> Problem statement:
Without including any pictures, reproduce the full listing exactly.

> Dataset extract:
------------
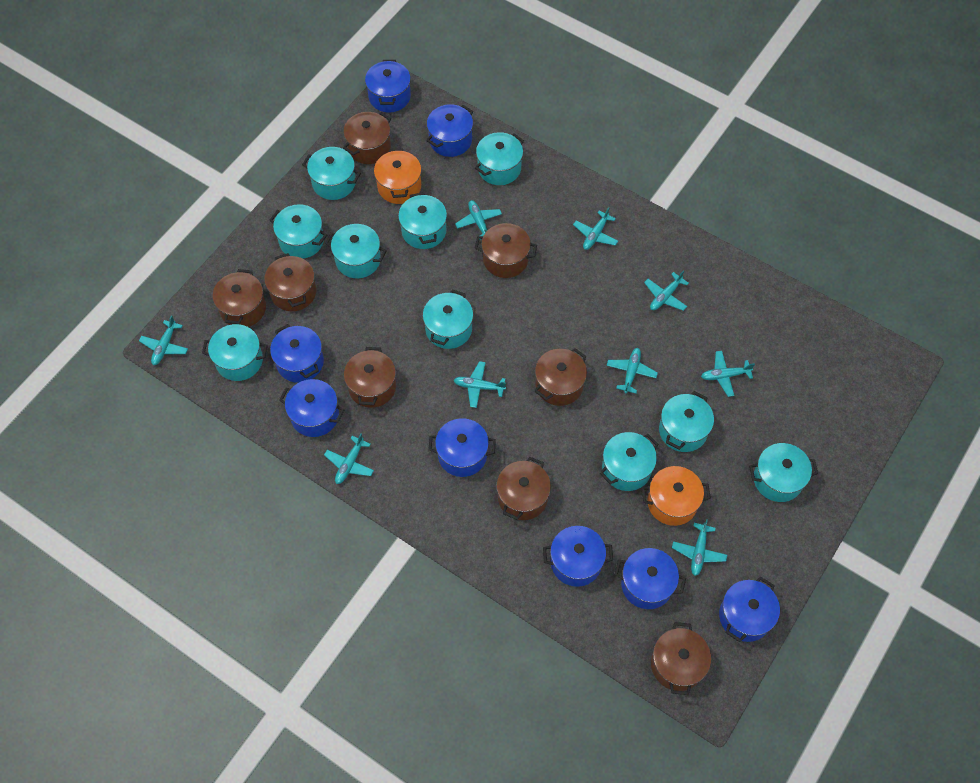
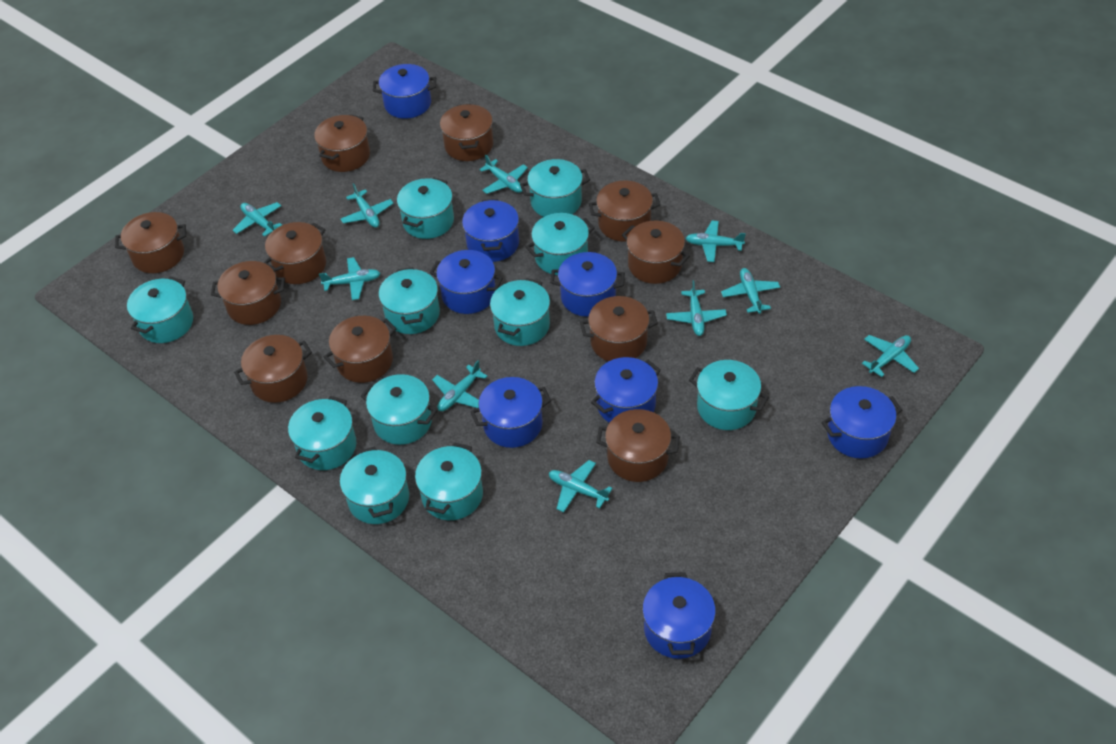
brown pot: 8 -> 11
orange pot: 2 -> 0
turquoise plane: 9 -> 10
turquoise pot: 10 -> 11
------------
> Result of this task:
brown pot: 8 -> 11
orange pot: 2 -> 0
turquoise plane: 9 -> 10
turquoise pot: 10 -> 11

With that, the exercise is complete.